### Recorded data
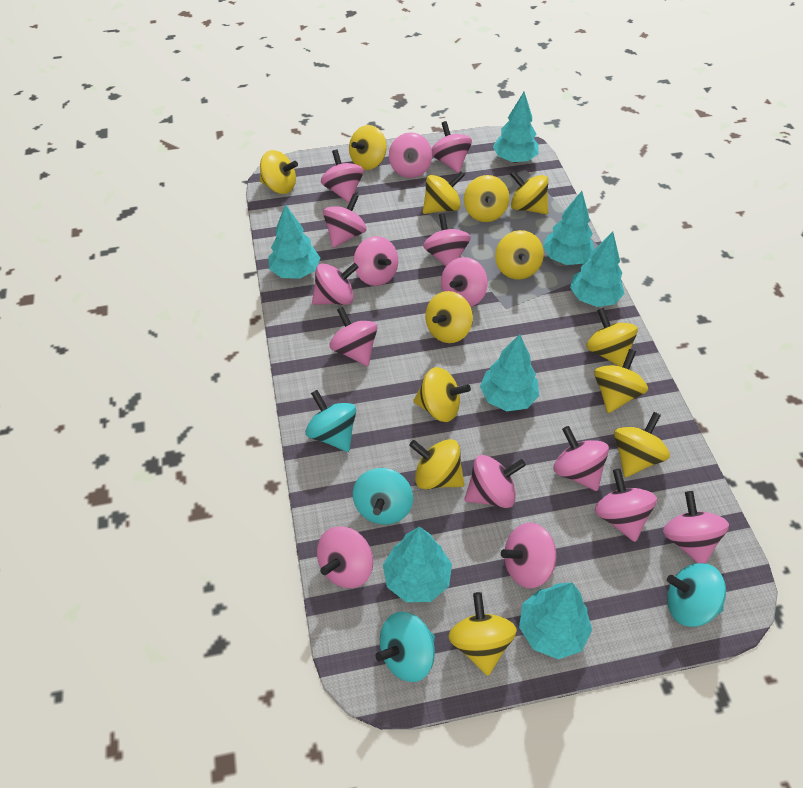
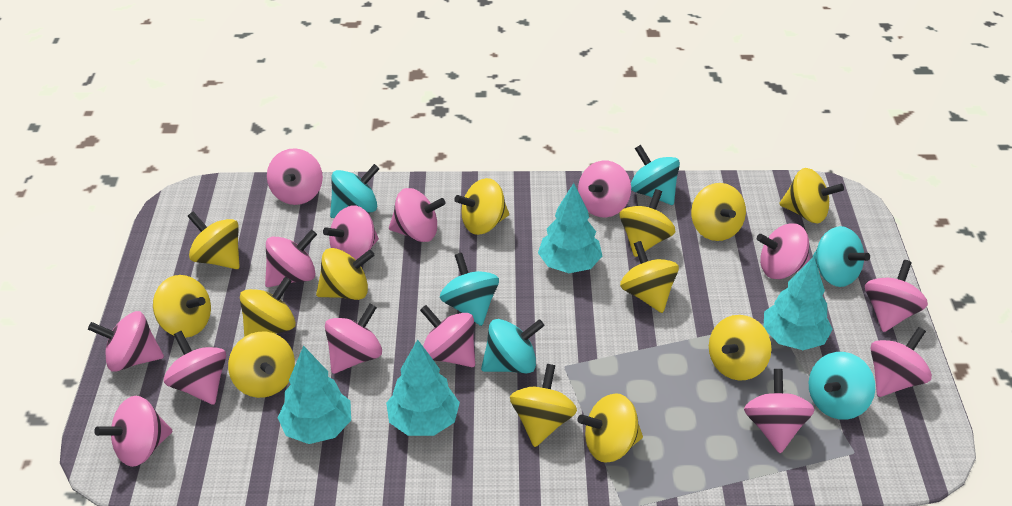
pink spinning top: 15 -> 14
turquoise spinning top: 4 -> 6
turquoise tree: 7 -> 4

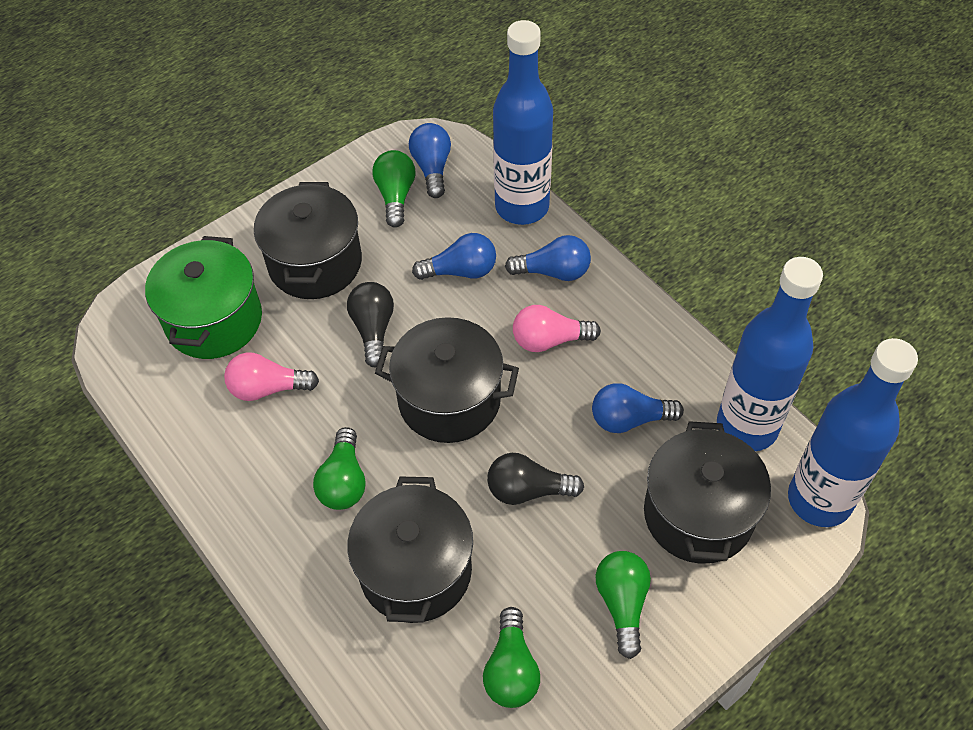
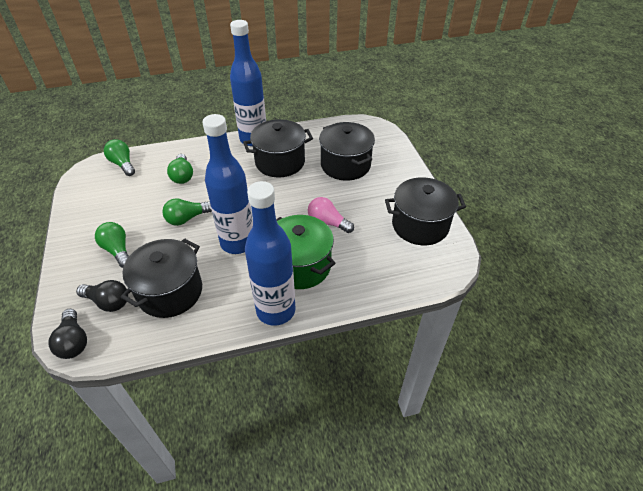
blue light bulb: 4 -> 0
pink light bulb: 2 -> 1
...
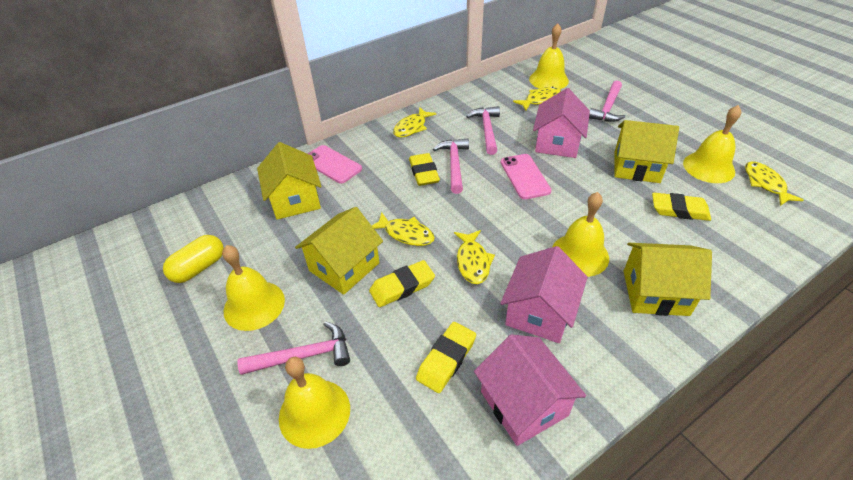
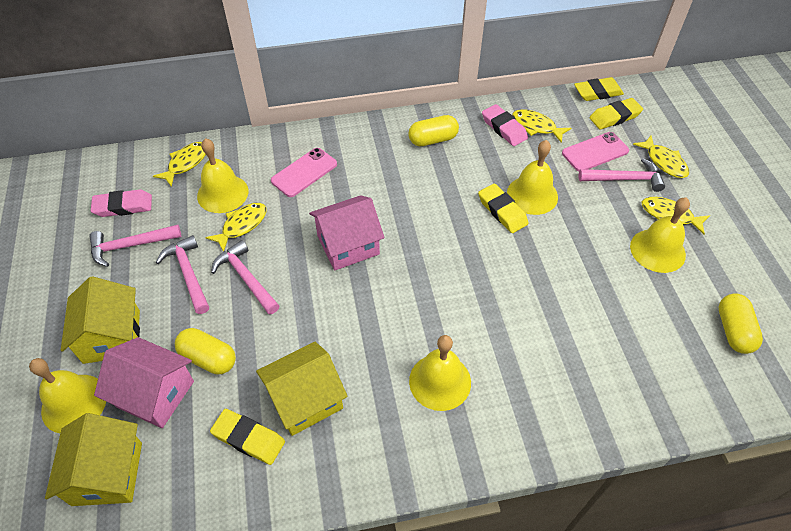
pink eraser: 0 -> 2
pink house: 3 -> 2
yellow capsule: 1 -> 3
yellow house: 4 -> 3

### Exercise instructions
Return the lines above from the one with "pink spinning top: 15 -> 14" through the one with "pink light bulb: 2 -> 1", verbatim and nothing else. Omit every picture.

### Answer to this problem
pink spinning top: 15 -> 14
turquoise spinning top: 4 -> 6
turquoise tree: 7 -> 4

blue light bulb: 4 -> 0
pink light bulb: 2 -> 1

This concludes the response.